[Exercise goal]:
Which lines of the listing below contain the word "RESET"? Return them.

[Data]:
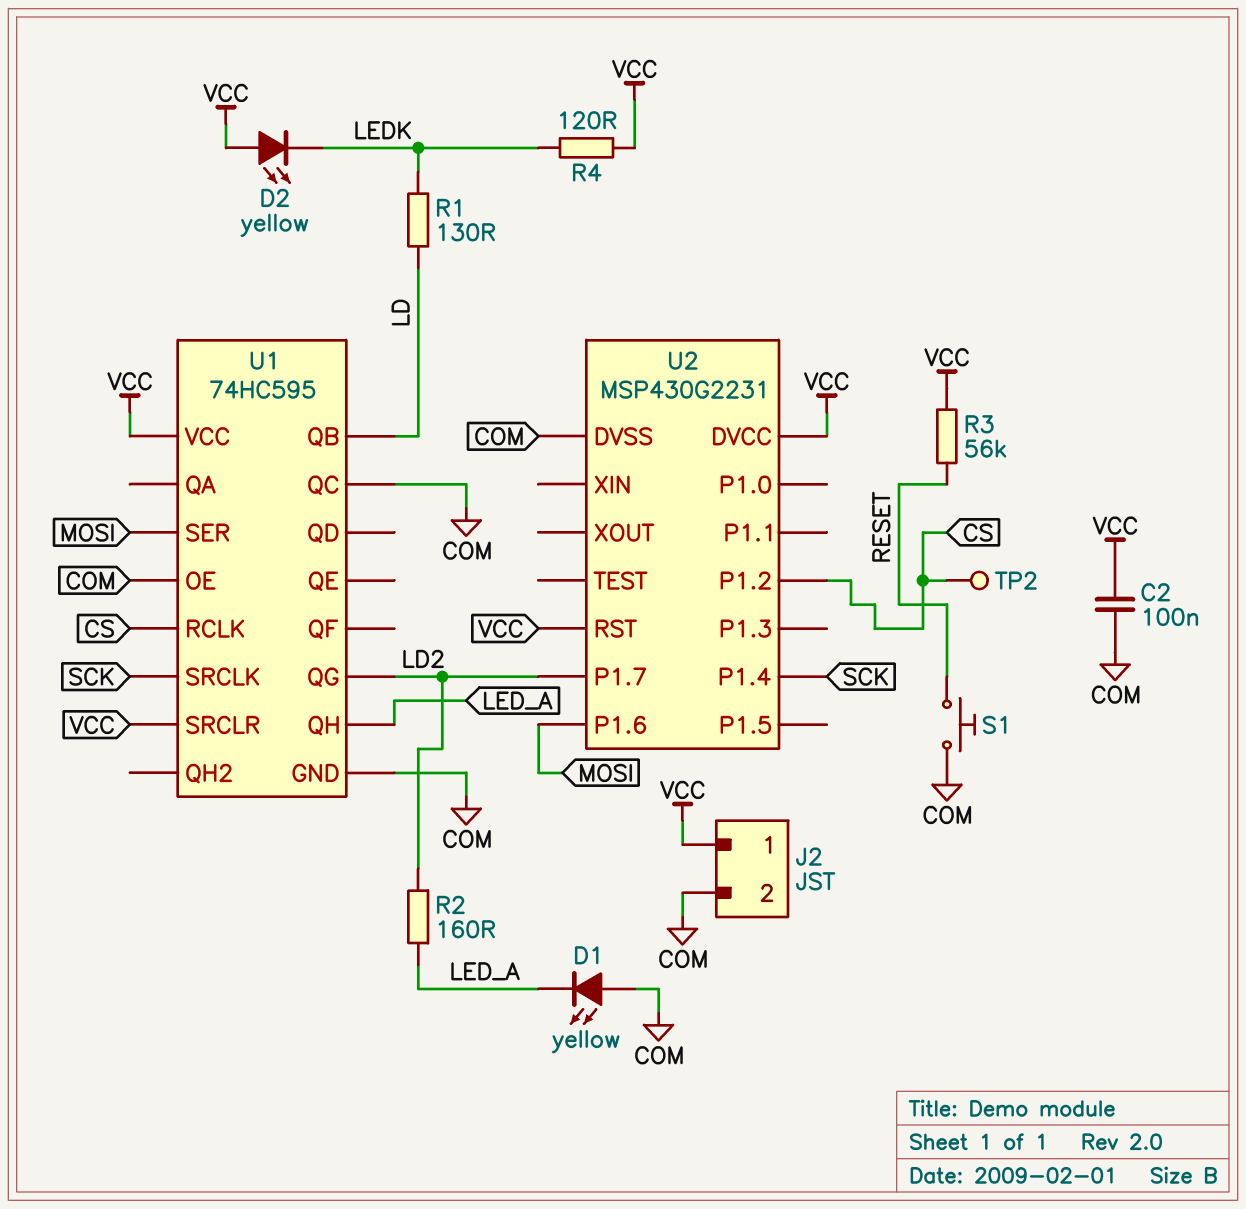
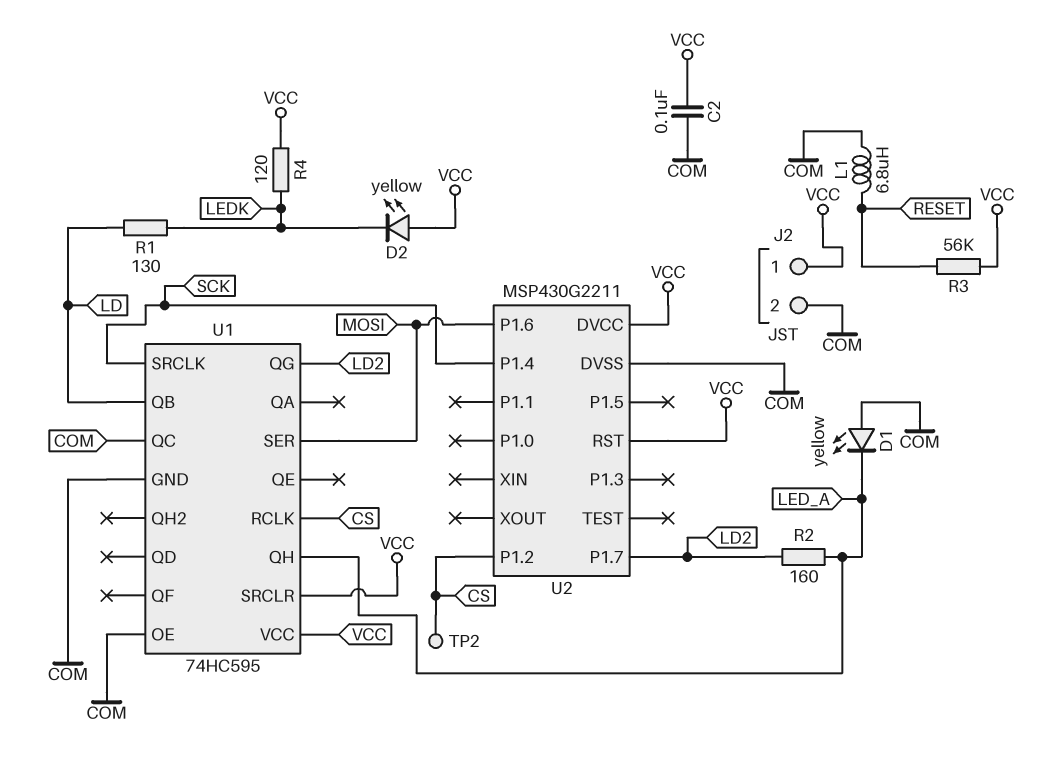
L1: none -> 6.8uH (COM, RESET)
S1: button (COM, RESET) -> none
U2: MSP430G2231 -> MSP430G2211

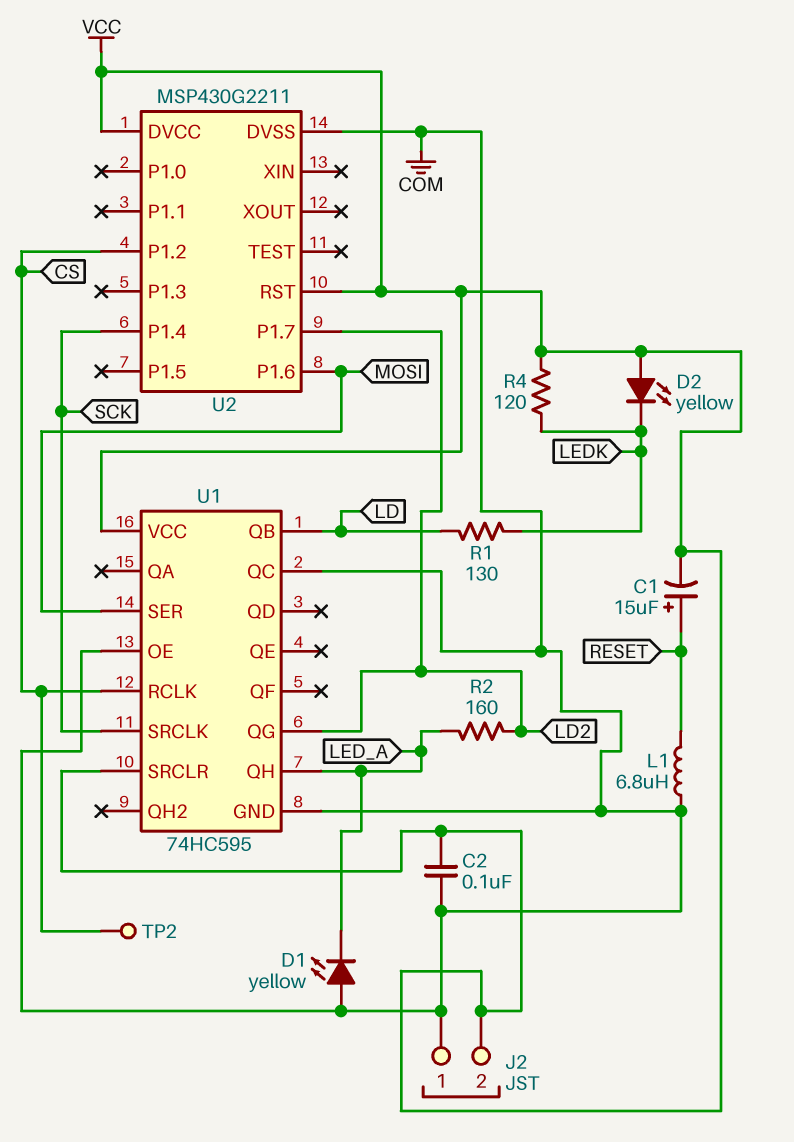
C1: none -> 15uF (plus RESET, minus VCC)
J2 pin 1: VCC -> COM
J2 pin 2: COM -> VCC
R3: 56k (RESET, VCC) -> none

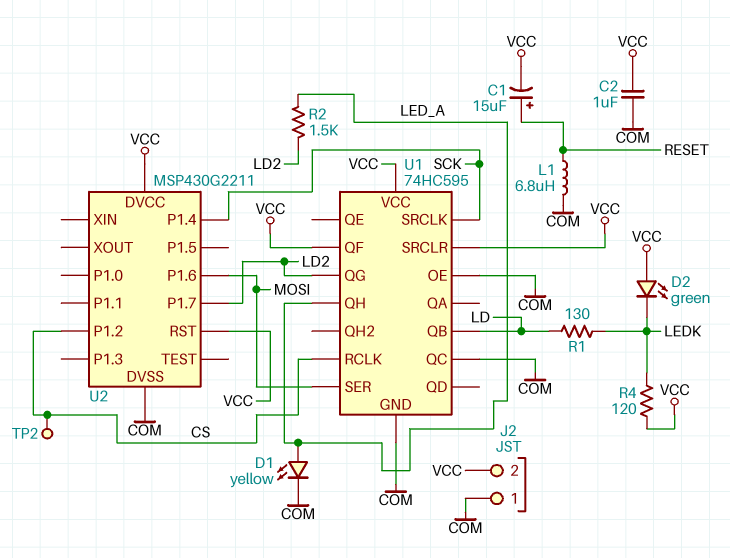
C2: 100nF (COM, VCC) -> 1uF (COM, VCC)
D1: LED yellow (A COM, K LED_A) -> LED yellow (A LED_A, K COM)
D2: LED yellow (A VCC, K LEDK) -> LED green (A VCC, K LEDK)
R2: 160 (LD2, LED_A) -> 1.5k (LD2, LED_A)
U1 pin QF: none -> VCC

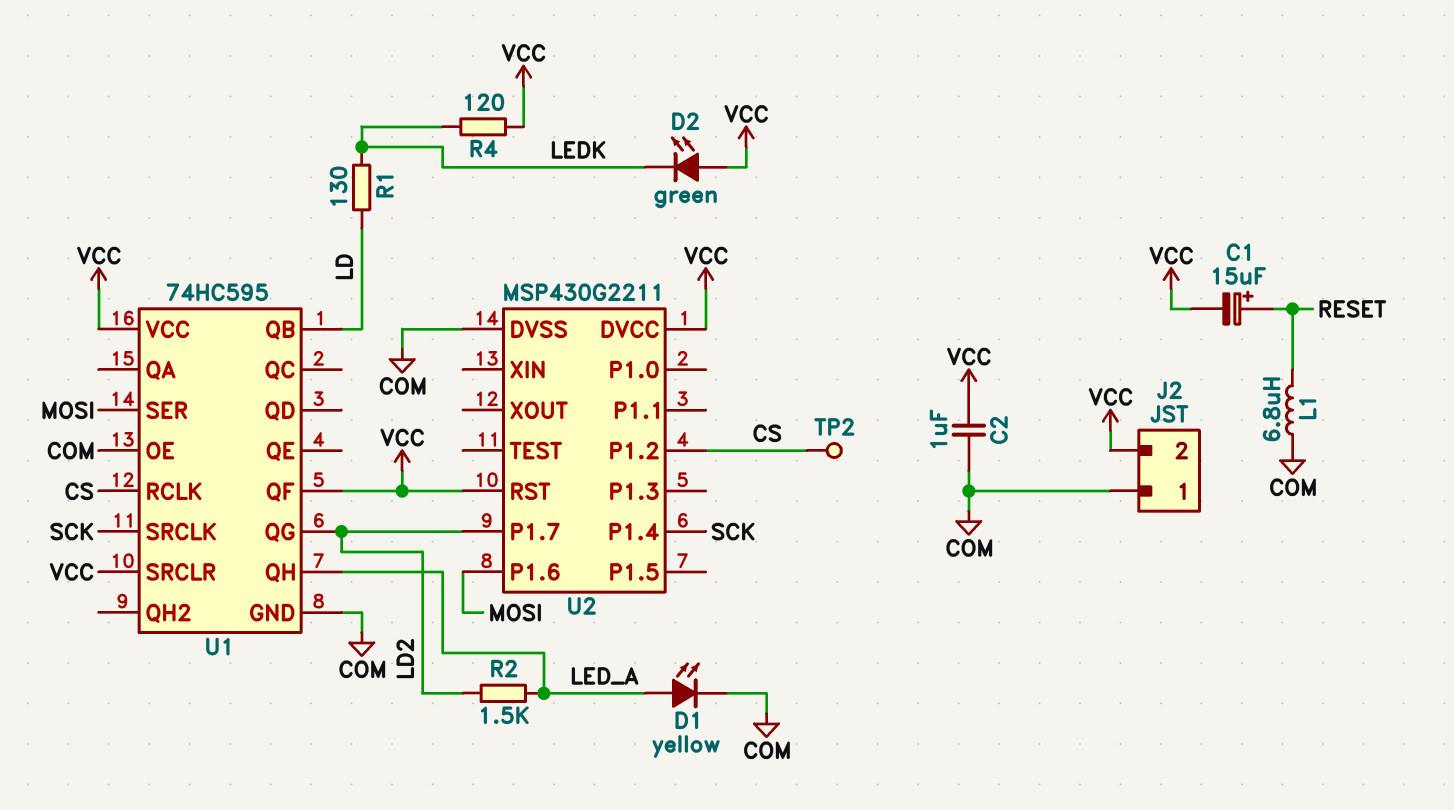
U1 pin QC: COM -> none

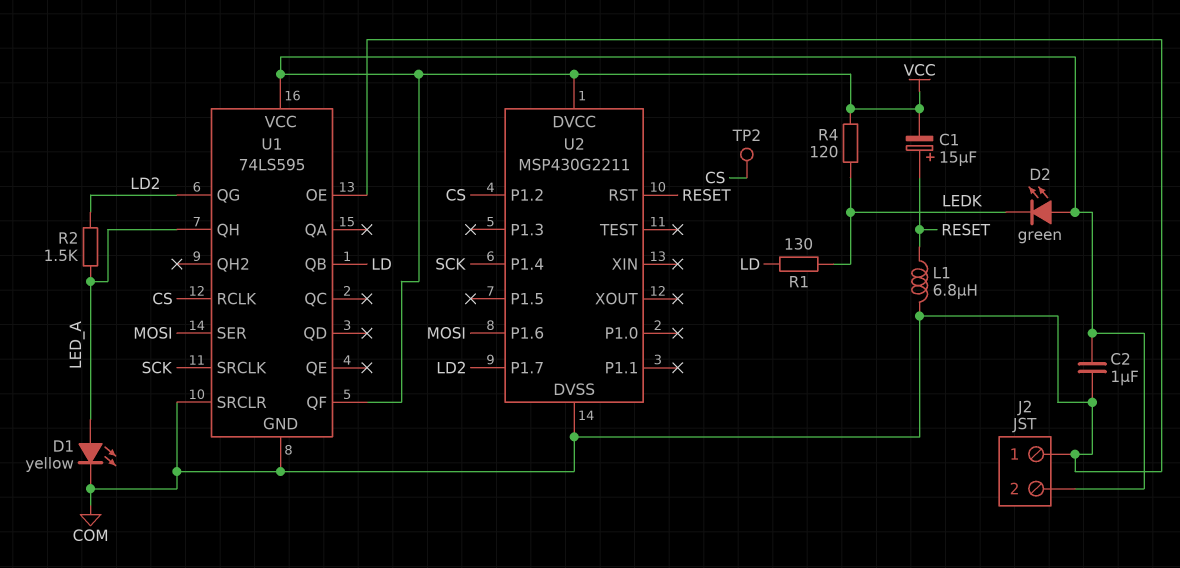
U1: 74HC595 -> 74LS595
U1 pin SRCLR: VCC -> COM
U2 pin RST: VCC -> RESET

[Exercise output]:
L1: none -> 6.8uH (COM, RESET)
S1: button (COM, RESET) -> none
C1: none -> 15uF (plus RESET, minus VCC)
R3: 56k (RESET, VCC) -> none
U2 pin RST: VCC -> RESET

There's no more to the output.